=== RECORDS ===
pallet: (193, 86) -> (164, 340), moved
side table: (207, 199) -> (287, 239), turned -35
===
=== RECORDS ===
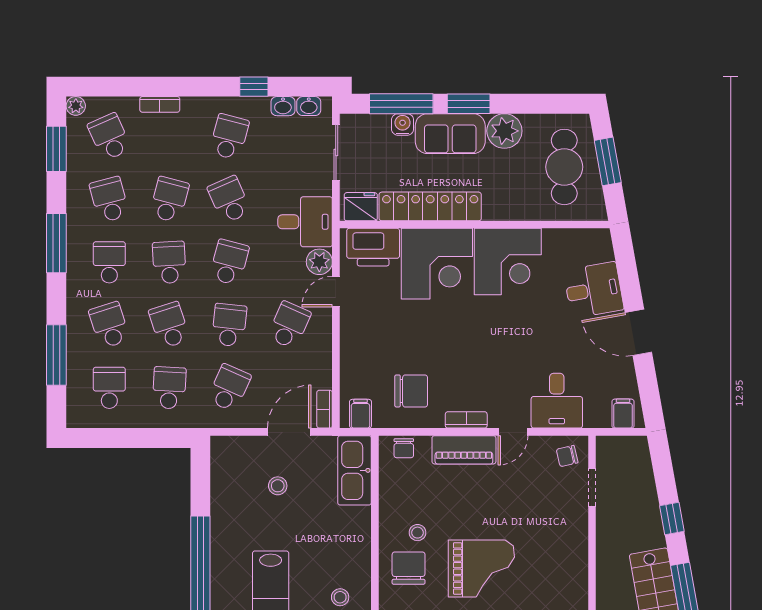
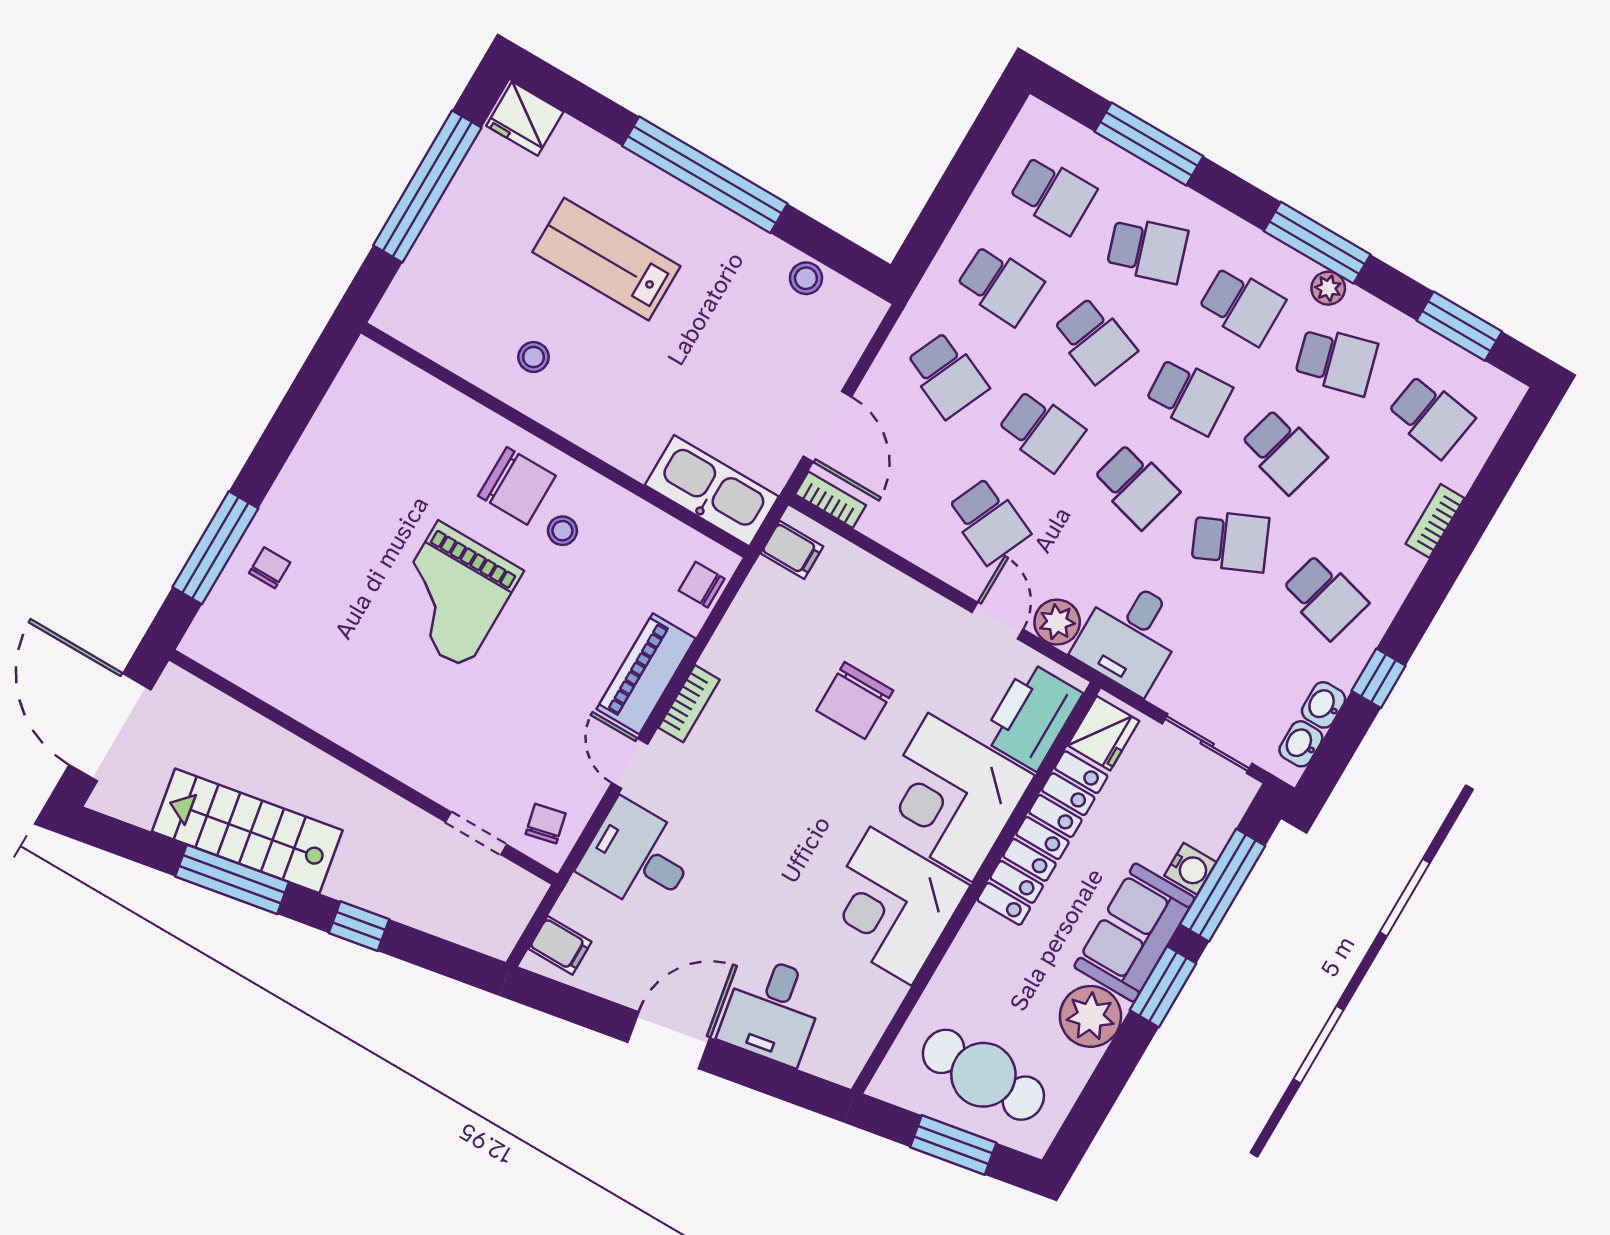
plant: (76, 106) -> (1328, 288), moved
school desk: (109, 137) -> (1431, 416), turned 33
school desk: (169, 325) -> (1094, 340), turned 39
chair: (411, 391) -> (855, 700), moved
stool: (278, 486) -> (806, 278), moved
===
◆ **JOB ITEM**: In the listing above, find the line with "pallet: (193, 86) -> (164, 340), moved" and the line with "side table: (207, 199)", then print exactly those two lines and every line between them, and nothing more.

◆ **FINAL ANSWER**:
pallet: (193, 86) -> (164, 340), moved
side table: (207, 199) -> (287, 239), turned -35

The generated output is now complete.